Available records START

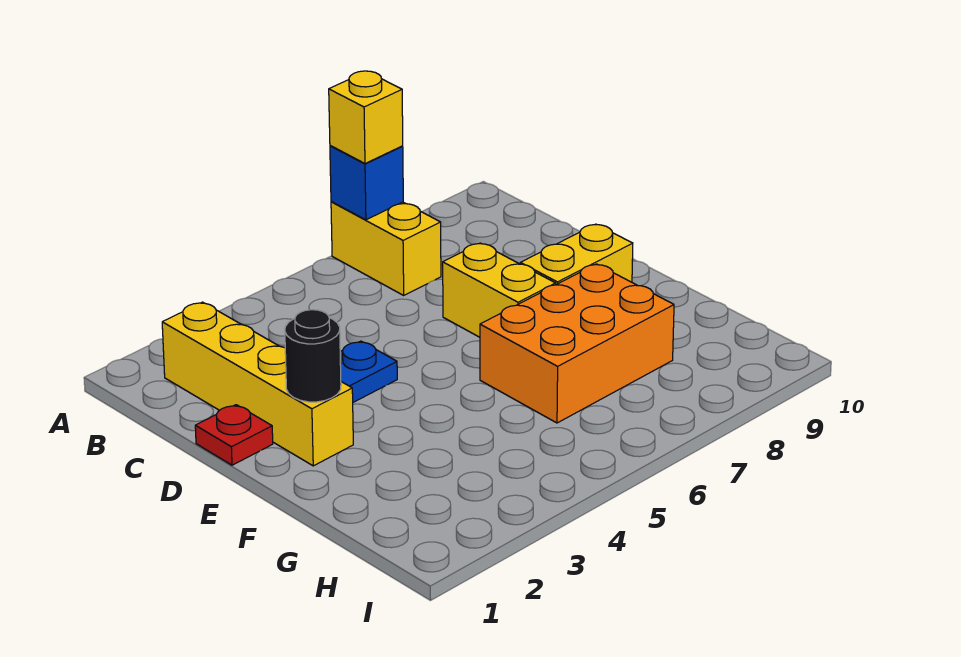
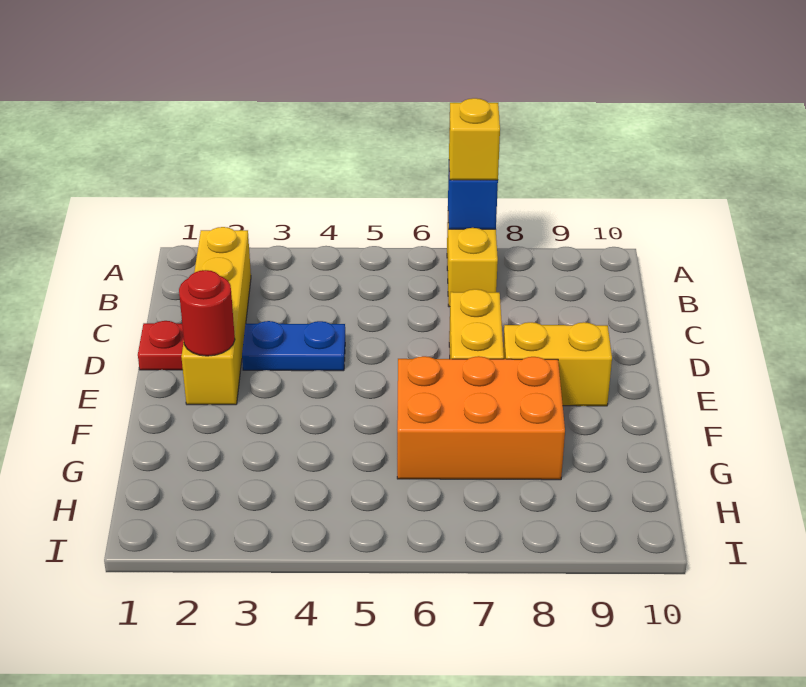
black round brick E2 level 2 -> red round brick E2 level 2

Available records END
Available records START

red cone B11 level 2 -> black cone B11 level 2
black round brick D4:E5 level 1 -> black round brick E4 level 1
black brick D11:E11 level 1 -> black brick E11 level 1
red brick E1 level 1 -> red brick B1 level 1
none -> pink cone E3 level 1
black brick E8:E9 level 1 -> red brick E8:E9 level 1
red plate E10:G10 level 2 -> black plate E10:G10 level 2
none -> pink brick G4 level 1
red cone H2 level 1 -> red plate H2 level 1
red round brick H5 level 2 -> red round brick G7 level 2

Available records END

**What this task involves:** In the listing above, find the line containing "black brick D11:E11" and the line containing "red round brick H5", then repeat those two lines and everything between them exactly.

**Answer space:**
black brick D11:E11 level 1 -> black brick E11 level 1
red brick E1 level 1 -> red brick B1 level 1
none -> pink cone E3 level 1
black brick E8:E9 level 1 -> red brick E8:E9 level 1
red plate E10:G10 level 2 -> black plate E10:G10 level 2
none -> pink brick G4 level 1
red cone H2 level 1 -> red plate H2 level 1
red round brick H5 level 2 -> red round brick G7 level 2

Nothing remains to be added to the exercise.